> YOUR TASK
The task requires restating, word for word, the lines of the entries below from the one containing "Lesson Dates: [71,80,356,268]" through the final one, both included.

---

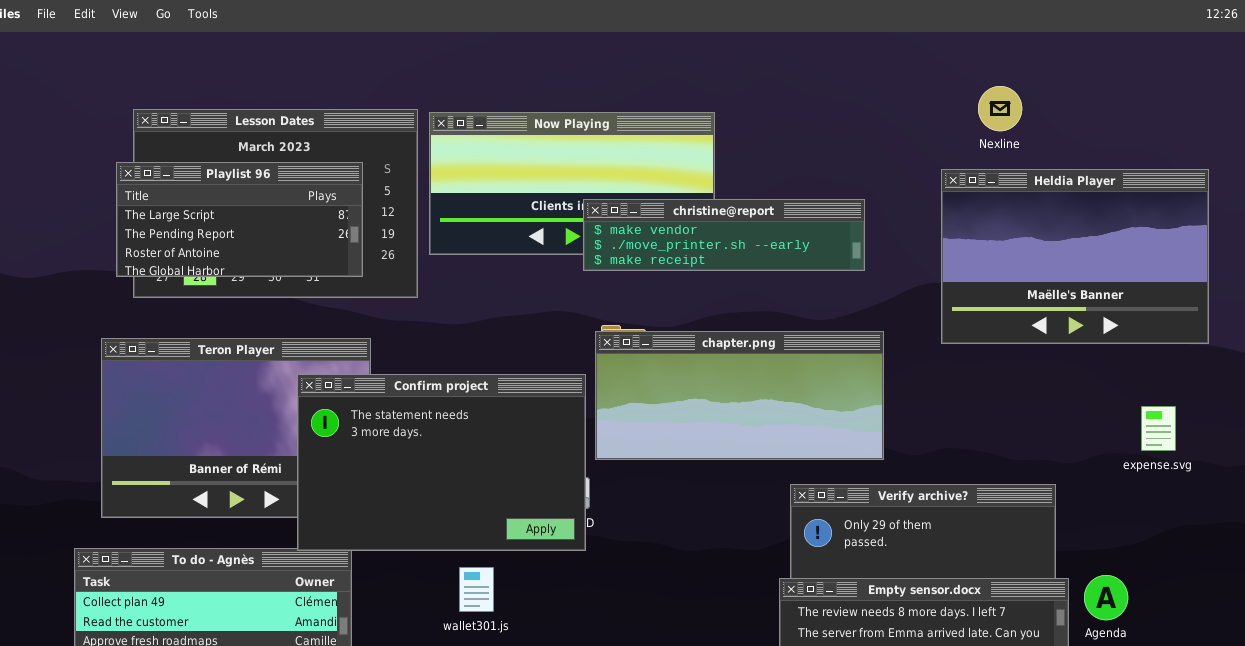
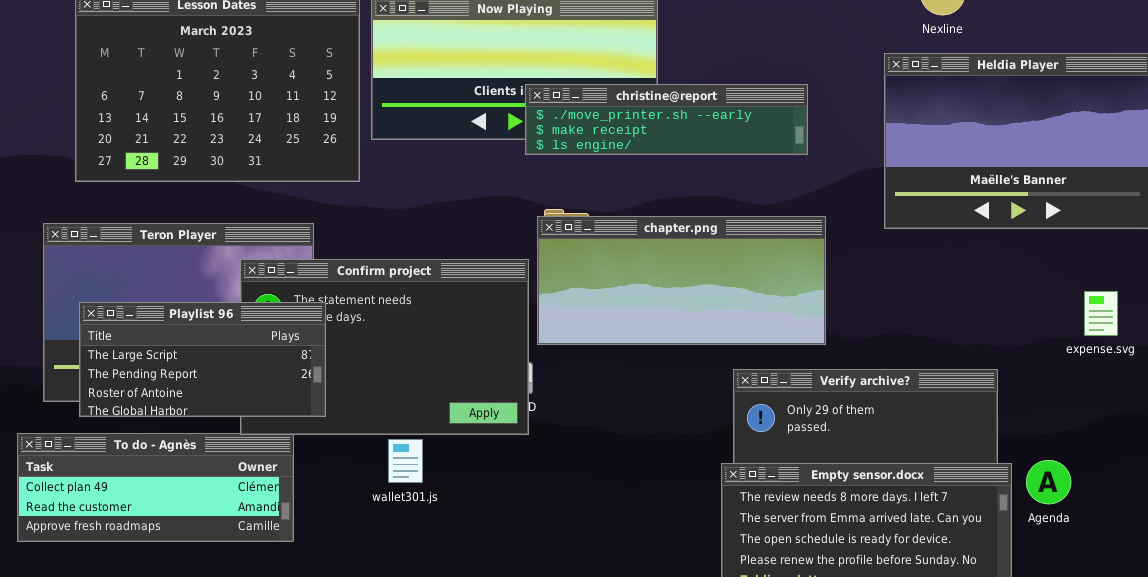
Playlist 96: [116,162,363,277] -> [79,302,326,417], moved
christine@report: [583,199,865,271] -> [525,84,808,155], scrolled down 1 row
wallet301.js: [459,567,494,612] -> [388,439,423,483], moved

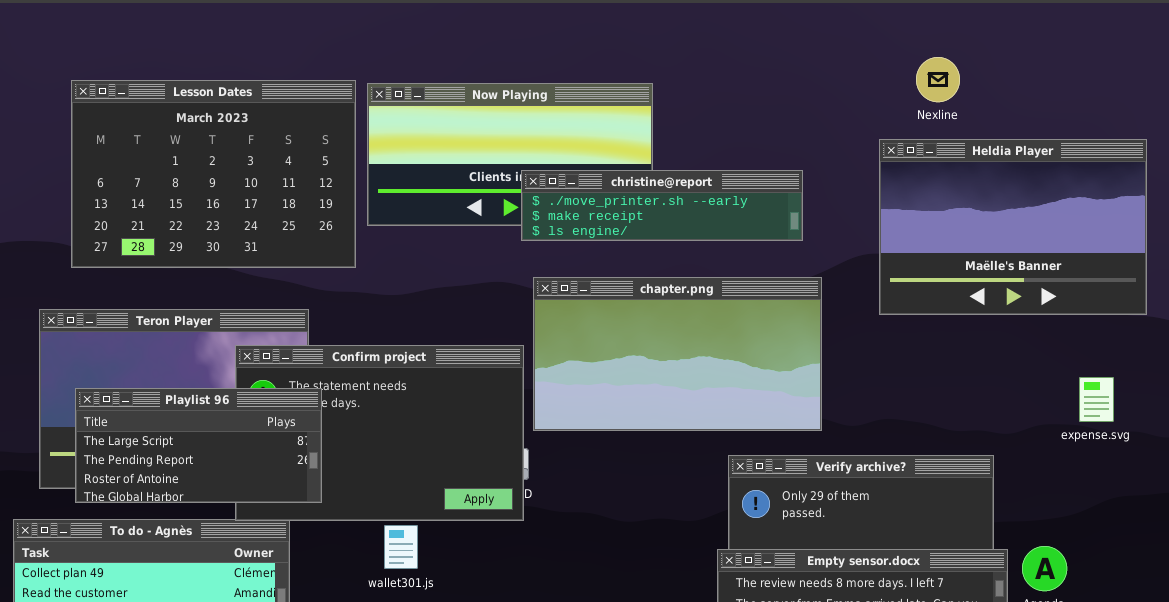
chapter.png: [537,216,826,345] -> [533,277,822,431], resized

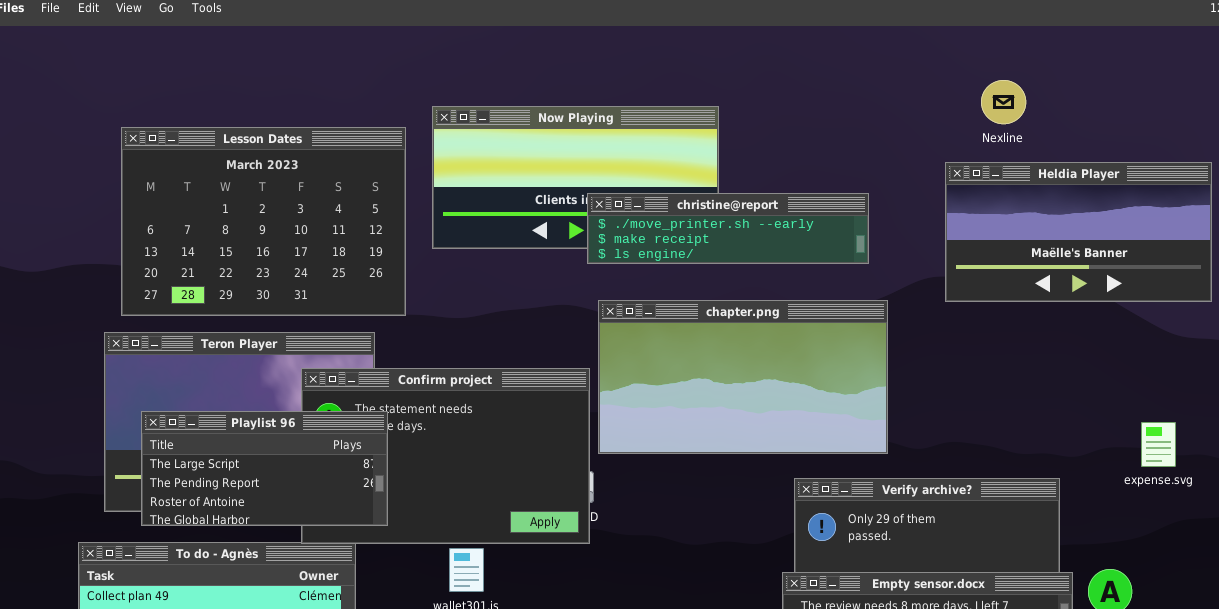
Lesson Dates: [71,80,356,268] -> [121,127,406,316], moved
Heldia Player: [879,139,1147,315] -> [945,162,1212,302], resized
expense.svg: [1079,377,1114,422] -> [1141,422,1176,467], moved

---

> RESULT
Lesson Dates: [71,80,356,268] -> [121,127,406,316], moved
Heldia Player: [879,139,1147,315] -> [945,162,1212,302], resized
expense.svg: [1079,377,1114,422] -> [1141,422,1176,467], moved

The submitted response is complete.